_What is being asked_:
Images excluded, return every record exactly as it reads.

_Given entries_:
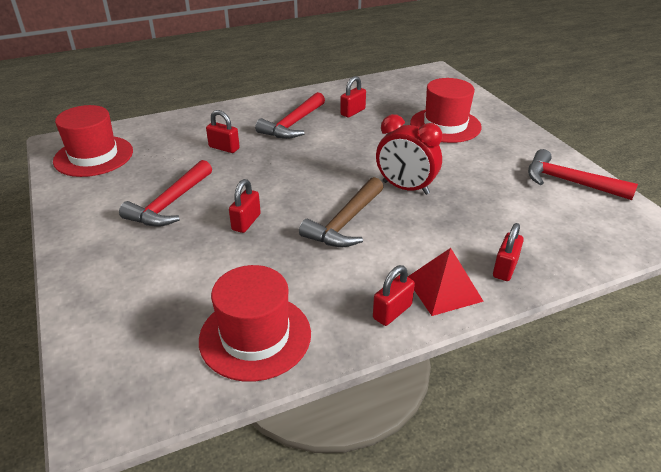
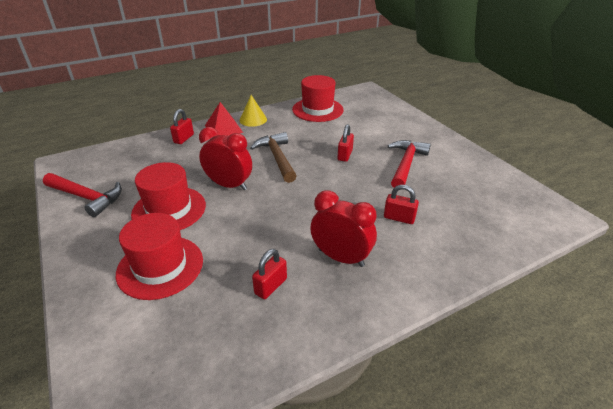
camera: 175 degrees right, 0 degrees up
(93, 156) = (511, 202): red hat -> red hat (169, 209)
(293, 124) = (341, 257): red hammer -> red clock
(345, 222) = (277, 158): brown hammer -> brown hammer turned 45 degrees counterclockwise
(392, 312) = (253, 119): red padlock -> yellow cone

_Answer to this exercise_:
camera: 175 degrees right, 0 degrees up
(93, 156) = (511, 202): red hat -> red hat (169, 209)
(293, 124) = (341, 257): red hammer -> red clock
(345, 222) = (277, 158): brown hammer -> brown hammer turned 45 degrees counterclockwise
(392, 312) = (253, 119): red padlock -> yellow cone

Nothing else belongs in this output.